Every line of the entries with the word "scissors" in it should be shown.

+ + + + + + +

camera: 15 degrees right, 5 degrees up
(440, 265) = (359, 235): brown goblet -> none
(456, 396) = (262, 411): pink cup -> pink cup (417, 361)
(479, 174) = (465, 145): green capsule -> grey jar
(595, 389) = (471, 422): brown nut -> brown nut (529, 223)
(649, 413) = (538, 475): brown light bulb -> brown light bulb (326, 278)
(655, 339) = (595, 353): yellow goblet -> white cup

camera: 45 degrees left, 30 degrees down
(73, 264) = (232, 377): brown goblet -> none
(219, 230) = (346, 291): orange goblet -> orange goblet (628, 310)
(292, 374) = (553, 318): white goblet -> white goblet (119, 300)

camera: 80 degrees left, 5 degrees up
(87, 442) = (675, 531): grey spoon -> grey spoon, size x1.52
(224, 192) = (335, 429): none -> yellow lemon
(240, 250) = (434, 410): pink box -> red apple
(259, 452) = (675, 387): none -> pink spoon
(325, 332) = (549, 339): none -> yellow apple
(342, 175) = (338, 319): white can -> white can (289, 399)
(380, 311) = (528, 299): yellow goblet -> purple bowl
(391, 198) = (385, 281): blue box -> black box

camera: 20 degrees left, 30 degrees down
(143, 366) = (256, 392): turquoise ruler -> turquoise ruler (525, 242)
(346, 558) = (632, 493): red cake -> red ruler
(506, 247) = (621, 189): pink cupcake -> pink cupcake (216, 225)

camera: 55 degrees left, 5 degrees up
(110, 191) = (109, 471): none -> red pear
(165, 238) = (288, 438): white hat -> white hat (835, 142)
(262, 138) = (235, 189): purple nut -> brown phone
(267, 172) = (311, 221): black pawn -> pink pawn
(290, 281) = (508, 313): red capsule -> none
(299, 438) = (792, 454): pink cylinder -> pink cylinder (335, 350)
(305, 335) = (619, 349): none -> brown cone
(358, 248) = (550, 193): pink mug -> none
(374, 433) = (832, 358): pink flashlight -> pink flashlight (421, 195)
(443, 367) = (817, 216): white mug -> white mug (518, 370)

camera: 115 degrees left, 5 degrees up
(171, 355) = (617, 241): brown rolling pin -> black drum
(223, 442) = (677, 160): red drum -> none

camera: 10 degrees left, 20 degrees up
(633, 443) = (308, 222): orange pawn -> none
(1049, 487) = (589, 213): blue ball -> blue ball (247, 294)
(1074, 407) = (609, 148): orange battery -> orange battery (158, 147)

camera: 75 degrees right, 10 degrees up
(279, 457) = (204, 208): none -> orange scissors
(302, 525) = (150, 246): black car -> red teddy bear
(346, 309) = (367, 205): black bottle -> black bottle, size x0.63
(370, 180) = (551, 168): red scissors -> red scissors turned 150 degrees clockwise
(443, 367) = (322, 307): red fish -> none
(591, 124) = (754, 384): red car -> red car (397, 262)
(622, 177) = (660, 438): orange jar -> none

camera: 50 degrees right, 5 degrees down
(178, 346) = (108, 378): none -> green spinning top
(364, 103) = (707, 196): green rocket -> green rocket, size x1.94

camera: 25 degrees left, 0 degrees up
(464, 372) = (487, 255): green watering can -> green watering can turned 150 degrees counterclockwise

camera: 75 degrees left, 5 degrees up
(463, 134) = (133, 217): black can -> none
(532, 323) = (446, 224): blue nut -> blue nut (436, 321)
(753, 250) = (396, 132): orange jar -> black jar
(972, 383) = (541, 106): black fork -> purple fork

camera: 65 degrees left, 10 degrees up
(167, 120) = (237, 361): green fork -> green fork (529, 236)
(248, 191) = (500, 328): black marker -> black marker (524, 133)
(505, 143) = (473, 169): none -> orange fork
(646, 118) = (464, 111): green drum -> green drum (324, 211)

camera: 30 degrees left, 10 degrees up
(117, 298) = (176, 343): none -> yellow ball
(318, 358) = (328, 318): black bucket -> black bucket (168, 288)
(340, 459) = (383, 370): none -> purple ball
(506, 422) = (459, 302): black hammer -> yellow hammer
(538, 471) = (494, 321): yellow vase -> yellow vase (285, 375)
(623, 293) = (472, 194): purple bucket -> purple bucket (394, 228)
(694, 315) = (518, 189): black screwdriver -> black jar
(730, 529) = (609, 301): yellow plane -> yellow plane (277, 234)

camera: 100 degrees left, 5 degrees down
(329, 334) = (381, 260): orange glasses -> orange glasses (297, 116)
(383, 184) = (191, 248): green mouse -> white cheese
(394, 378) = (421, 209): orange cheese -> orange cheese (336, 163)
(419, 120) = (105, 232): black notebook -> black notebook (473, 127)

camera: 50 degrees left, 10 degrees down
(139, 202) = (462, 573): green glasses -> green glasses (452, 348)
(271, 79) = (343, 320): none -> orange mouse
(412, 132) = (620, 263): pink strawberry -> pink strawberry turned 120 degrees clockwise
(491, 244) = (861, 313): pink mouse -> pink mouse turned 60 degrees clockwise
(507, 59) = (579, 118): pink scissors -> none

+ + + + + + +

Response:
(279, 457) = (204, 208): none -> orange scissors
(370, 180) = (551, 168): red scissors -> red scissors turned 150 degrees clockwise
(507, 59) = (579, 118): pink scissors -> none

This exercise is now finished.